- Opening Delimiter -

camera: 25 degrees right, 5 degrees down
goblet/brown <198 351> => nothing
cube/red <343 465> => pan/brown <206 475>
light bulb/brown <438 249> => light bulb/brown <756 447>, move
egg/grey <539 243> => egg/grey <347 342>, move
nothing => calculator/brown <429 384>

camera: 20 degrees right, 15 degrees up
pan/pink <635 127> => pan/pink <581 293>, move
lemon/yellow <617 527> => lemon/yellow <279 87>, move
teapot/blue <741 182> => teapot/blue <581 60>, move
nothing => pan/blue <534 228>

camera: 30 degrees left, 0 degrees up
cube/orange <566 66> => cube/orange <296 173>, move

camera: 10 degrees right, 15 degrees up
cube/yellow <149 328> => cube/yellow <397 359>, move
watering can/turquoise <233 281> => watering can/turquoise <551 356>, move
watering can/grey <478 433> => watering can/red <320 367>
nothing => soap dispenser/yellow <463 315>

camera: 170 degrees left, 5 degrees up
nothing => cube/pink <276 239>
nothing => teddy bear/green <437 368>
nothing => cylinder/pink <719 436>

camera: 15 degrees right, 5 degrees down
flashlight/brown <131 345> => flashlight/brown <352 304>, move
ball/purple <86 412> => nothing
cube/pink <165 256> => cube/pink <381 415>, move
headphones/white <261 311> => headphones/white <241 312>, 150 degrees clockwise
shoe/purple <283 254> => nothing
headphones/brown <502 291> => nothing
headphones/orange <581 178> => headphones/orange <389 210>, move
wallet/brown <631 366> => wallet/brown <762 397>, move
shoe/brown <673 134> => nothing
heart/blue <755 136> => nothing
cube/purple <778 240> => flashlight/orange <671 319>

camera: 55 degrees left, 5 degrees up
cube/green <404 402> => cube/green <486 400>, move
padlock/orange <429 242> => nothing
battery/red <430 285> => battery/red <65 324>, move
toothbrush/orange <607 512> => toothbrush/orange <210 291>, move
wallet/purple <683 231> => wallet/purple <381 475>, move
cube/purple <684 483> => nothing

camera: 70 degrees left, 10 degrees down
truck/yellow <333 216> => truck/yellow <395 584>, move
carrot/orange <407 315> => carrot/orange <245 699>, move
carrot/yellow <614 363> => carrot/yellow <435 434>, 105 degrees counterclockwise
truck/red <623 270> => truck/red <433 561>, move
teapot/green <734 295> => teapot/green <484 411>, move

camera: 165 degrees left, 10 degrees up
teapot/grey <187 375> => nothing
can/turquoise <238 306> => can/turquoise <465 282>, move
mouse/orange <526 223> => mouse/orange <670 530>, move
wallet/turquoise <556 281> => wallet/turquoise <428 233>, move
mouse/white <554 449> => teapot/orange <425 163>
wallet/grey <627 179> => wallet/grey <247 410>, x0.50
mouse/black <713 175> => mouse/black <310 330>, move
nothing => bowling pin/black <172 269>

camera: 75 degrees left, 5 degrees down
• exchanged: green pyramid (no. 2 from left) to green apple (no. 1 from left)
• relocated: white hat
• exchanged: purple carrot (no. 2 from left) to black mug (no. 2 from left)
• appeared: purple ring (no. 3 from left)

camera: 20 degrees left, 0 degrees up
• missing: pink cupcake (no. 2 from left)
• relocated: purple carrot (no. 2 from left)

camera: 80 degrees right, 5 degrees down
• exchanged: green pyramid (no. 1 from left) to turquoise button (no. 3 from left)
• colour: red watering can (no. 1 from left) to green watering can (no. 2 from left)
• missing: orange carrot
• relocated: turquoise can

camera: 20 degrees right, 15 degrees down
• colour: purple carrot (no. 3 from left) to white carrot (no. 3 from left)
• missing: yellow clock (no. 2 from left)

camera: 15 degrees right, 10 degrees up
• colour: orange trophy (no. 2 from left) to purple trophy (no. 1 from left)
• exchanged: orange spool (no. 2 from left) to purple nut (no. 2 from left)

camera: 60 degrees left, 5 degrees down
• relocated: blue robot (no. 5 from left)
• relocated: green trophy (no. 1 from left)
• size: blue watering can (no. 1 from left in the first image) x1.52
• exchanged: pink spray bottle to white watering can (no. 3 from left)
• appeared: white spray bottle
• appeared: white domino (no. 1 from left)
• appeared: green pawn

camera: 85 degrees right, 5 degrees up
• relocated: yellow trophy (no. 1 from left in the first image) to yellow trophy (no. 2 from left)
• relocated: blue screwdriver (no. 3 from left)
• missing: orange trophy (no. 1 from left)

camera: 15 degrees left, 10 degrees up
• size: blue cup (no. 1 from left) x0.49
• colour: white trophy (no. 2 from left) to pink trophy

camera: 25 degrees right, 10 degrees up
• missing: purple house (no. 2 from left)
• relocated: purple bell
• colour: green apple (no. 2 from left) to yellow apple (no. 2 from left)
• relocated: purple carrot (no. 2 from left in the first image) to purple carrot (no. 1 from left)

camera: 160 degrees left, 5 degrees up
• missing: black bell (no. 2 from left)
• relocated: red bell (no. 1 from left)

- Closing Delimiter -

Aim of the exercise ->
Please give again the lines above between the line holding "relocated: white hat" and the line holding "mug (no. 2 from left)", inclusive, exactly as they are and with nothing added.

Solution ->
• relocated: white hat
• exchanged: purple carrot (no. 2 from left) to black mug (no. 2 from left)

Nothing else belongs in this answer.